◆ Problem
The answer is a stretch of the material below, returned exactly: the line containing "camera: 60 degrees left, 5 degrees up", the line containing "(880, 452) = (764, 450): blue", and all lines between.

[Dataset extract Boundary: Start]

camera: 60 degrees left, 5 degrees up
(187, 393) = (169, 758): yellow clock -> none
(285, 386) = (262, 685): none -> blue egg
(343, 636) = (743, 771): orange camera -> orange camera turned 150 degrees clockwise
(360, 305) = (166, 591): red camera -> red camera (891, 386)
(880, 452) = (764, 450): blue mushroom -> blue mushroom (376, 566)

[Dataset extract Boundary: End]
[Dataset extract Boundary: Start]

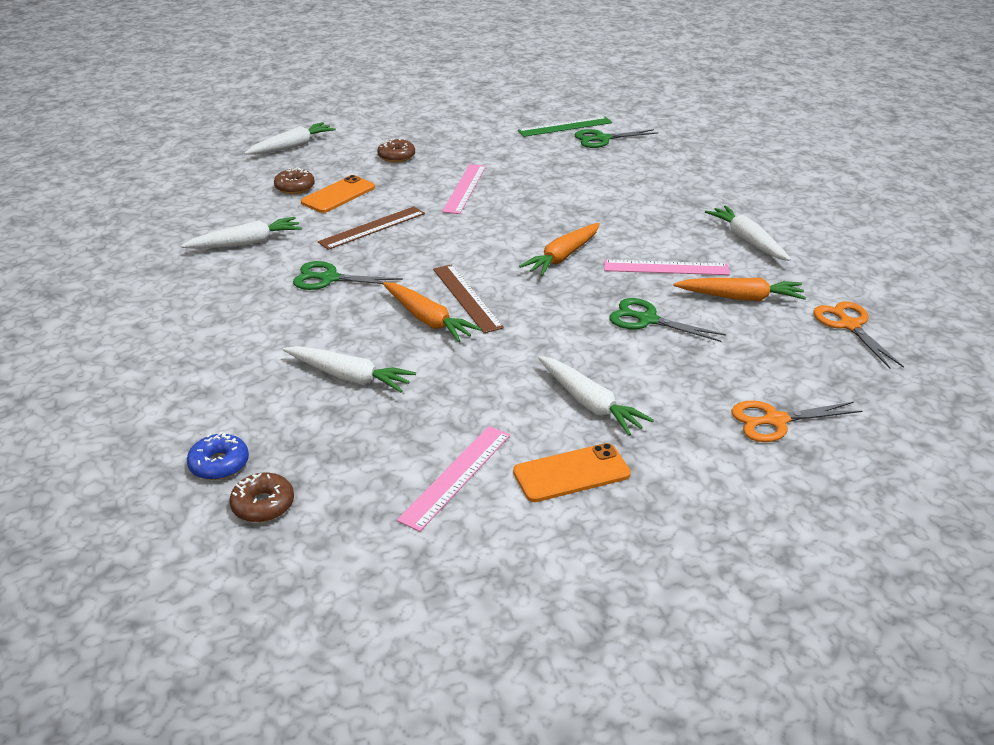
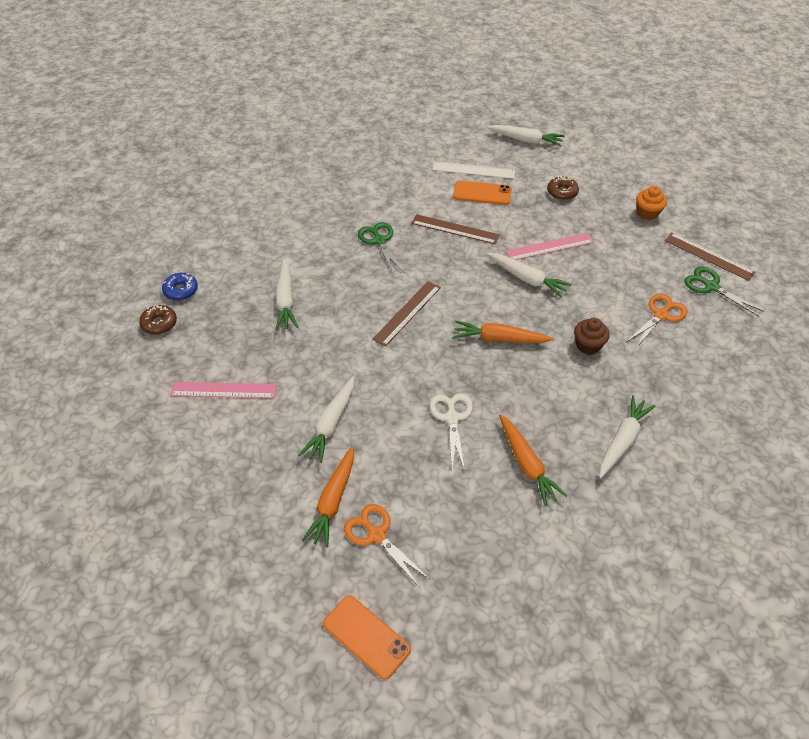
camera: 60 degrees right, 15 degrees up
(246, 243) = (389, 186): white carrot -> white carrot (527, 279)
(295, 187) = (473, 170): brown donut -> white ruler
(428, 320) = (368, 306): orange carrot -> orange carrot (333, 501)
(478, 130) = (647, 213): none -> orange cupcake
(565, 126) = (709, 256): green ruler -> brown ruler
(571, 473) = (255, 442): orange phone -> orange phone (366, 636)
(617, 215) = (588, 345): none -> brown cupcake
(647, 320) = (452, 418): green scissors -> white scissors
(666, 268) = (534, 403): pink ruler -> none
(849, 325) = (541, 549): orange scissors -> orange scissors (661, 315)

[Dataset extract Boundary: End]

◆ The answer
camera: 60 degrees left, 5 degrees up
(187, 393) = (169, 758): yellow clock -> none
(285, 386) = (262, 685): none -> blue egg
(343, 636) = (743, 771): orange camera -> orange camera turned 150 degrees clockwise
(360, 305) = (166, 591): red camera -> red camera (891, 386)
(880, 452) = (764, 450): blue mushroom -> blue mushroom (376, 566)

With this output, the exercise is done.